Problem requirements: How many lines in the items below contain the string "kern"? Reply with the number alone.
★ ★ ★
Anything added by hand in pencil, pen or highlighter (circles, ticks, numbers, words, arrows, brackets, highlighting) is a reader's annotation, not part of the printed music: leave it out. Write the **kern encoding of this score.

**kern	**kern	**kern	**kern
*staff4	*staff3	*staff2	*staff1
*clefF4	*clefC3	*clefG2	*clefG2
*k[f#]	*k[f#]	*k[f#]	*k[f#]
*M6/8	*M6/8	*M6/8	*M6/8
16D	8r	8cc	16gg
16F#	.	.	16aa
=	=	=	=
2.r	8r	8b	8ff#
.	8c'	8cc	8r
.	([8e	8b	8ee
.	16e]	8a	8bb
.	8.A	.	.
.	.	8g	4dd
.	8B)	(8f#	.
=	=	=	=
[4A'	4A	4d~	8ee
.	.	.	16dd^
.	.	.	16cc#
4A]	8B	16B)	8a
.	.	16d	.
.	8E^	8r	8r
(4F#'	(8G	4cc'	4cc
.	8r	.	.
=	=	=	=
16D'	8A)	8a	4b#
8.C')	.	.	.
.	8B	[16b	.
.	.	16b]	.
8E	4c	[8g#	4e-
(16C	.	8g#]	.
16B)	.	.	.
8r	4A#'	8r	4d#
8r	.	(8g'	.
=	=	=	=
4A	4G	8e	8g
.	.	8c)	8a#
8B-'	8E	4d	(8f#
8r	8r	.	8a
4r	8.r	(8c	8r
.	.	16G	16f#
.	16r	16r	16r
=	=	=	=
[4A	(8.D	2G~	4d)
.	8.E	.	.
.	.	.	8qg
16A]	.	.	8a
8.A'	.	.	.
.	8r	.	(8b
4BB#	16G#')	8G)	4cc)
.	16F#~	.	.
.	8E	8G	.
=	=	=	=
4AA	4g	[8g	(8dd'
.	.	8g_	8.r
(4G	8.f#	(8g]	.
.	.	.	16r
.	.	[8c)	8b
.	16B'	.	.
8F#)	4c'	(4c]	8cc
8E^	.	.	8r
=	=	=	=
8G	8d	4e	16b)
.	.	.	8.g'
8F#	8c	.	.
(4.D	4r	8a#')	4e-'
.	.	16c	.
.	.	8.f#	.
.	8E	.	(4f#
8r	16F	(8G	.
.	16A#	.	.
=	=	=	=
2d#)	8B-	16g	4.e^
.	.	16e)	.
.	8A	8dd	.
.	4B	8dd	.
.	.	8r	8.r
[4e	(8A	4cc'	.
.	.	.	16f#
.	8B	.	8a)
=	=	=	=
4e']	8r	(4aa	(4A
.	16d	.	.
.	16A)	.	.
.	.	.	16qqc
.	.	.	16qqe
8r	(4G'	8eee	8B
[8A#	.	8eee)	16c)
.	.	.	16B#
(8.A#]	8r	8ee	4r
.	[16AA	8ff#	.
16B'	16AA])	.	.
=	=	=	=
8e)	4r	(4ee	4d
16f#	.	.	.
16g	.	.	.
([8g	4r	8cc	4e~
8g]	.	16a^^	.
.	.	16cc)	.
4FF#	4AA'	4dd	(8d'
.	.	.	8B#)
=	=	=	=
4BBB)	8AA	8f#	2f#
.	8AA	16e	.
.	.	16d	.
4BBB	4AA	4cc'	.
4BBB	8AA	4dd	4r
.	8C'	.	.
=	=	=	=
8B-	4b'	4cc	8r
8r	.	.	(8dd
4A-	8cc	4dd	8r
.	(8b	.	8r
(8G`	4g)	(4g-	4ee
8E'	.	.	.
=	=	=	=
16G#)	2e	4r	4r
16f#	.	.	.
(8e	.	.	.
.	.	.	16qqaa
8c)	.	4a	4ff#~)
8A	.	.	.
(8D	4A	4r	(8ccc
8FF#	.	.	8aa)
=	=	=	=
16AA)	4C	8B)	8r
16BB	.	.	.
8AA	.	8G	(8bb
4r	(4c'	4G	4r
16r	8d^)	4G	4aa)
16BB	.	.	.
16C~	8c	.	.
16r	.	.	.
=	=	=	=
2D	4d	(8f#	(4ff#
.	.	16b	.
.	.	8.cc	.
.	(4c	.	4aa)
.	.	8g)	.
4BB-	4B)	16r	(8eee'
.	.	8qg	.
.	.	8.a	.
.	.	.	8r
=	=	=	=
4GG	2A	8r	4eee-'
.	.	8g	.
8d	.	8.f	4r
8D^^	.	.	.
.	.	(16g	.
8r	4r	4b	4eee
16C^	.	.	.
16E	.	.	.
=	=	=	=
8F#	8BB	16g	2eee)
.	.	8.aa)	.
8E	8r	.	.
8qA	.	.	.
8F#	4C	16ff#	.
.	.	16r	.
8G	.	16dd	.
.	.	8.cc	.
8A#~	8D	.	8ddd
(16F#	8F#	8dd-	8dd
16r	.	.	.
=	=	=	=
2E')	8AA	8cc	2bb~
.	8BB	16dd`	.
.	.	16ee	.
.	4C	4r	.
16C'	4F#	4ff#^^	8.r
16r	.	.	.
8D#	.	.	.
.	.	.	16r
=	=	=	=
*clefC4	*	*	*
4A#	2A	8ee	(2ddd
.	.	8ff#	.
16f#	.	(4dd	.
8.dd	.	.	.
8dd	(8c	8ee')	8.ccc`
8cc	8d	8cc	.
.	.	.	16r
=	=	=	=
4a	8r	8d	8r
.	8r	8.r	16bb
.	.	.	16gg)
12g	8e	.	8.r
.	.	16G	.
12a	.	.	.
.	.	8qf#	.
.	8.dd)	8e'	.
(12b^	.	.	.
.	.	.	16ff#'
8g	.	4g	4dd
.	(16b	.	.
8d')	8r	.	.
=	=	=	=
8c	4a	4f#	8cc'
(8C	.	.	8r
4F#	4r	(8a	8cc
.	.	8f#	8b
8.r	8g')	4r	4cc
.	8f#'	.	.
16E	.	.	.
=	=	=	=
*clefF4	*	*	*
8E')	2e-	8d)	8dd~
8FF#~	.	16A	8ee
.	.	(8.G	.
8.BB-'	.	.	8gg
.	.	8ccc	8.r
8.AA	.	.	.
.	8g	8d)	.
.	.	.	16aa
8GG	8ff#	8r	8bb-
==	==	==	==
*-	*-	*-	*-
★ ★ ★
Exercise answer: 2